---------- DATASET EXTRACT

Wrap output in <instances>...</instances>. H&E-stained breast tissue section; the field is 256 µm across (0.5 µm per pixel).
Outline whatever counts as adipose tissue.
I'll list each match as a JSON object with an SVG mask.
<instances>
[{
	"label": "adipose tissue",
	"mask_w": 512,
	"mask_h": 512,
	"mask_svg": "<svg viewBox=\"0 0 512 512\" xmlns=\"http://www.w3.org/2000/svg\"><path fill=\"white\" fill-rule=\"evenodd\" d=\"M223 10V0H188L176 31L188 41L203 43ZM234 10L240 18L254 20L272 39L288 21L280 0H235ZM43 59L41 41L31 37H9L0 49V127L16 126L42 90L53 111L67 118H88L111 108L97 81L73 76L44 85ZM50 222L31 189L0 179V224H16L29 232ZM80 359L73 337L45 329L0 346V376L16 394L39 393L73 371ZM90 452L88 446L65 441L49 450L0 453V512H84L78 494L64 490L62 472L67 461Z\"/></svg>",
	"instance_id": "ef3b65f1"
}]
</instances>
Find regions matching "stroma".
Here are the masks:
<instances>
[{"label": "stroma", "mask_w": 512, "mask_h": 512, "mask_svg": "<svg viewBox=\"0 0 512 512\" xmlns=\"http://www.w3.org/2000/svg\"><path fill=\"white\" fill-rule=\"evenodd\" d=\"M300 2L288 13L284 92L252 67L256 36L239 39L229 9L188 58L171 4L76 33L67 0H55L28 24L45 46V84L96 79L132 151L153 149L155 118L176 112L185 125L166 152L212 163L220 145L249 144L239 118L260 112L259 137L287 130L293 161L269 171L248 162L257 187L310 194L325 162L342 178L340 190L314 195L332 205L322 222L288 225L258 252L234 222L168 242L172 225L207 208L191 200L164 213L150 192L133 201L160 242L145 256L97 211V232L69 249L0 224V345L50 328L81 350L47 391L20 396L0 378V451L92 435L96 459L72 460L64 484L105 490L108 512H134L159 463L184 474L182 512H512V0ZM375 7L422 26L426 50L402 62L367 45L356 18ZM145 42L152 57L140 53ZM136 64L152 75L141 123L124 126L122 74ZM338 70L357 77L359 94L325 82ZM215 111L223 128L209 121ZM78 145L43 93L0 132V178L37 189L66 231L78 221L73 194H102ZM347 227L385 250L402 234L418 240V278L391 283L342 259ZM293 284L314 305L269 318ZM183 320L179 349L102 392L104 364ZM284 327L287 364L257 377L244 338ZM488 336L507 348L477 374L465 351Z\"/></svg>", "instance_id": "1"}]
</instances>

--------------------

Return all the data above once more, precisely as given.

Wrap output in <instances>...</instances>. H&E-stained breast tissue section; the field is 256 µm across (0.5 µm per pixel).
Outline whatever counts as adipose tissue.
I'll list each match as a JSON object with an SVG mask.
<instances>
[{
	"label": "adipose tissue",
	"mask_w": 512,
	"mask_h": 512,
	"mask_svg": "<svg viewBox=\"0 0 512 512\" xmlns=\"http://www.w3.org/2000/svg\"><path fill=\"white\" fill-rule=\"evenodd\" d=\"M223 10V0H188L176 31L188 41L203 43ZM234 10L240 18L254 20L272 39L288 21L280 0H235ZM43 59L41 41L31 37H9L0 49V127L16 126L42 90L53 111L67 118H88L111 108L97 81L73 76L44 85ZM50 222L31 189L0 179V224H16L29 232ZM80 359L73 337L45 329L0 346V376L16 394L39 393L73 371ZM90 452L88 446L65 441L49 450L0 453V512H84L78 494L64 490L62 472L67 461Z\"/></svg>",
	"instance_id": "ef3b65f1"
}]
</instances>
Find regions matching "stroma".
Here are the masks:
<instances>
[{"label": "stroma", "mask_w": 512, "mask_h": 512, "mask_svg": "<svg viewBox=\"0 0 512 512\" xmlns=\"http://www.w3.org/2000/svg\"><path fill=\"white\" fill-rule=\"evenodd\" d=\"M300 2L288 13L284 92L252 67L256 36L239 39L229 9L188 58L171 4L76 33L67 0H55L28 24L45 46V84L96 79L132 151L153 149L155 118L176 112L185 125L166 152L212 163L220 145L249 144L239 118L260 112L259 137L287 130L293 161L269 171L248 162L257 187L310 194L325 162L342 178L340 190L314 195L332 205L322 222L288 225L258 252L234 222L168 242L172 225L207 208L191 200L164 213L150 192L133 201L160 242L145 256L97 211V232L69 249L0 224V345L50 328L81 350L47 391L20 396L0 378V451L92 435L96 459L72 460L64 484L105 490L108 512H134L159 463L184 474L182 512H512V0ZM375 7L422 26L426 50L402 62L367 45L356 18ZM145 42L152 57L140 53ZM136 64L152 75L141 123L124 126L122 74ZM338 70L357 77L359 94L325 82ZM215 111L223 128L209 121ZM78 145L43 93L0 132V178L37 189L66 231L78 221L73 194H102ZM347 227L385 250L402 234L418 240V278L391 283L342 259ZM293 284L314 305L269 318ZM183 320L179 349L102 392L104 364ZM284 327L287 364L257 377L244 338ZM488 336L507 348L477 374L465 351Z\"/></svg>", "instance_id": "1"}]
</instances>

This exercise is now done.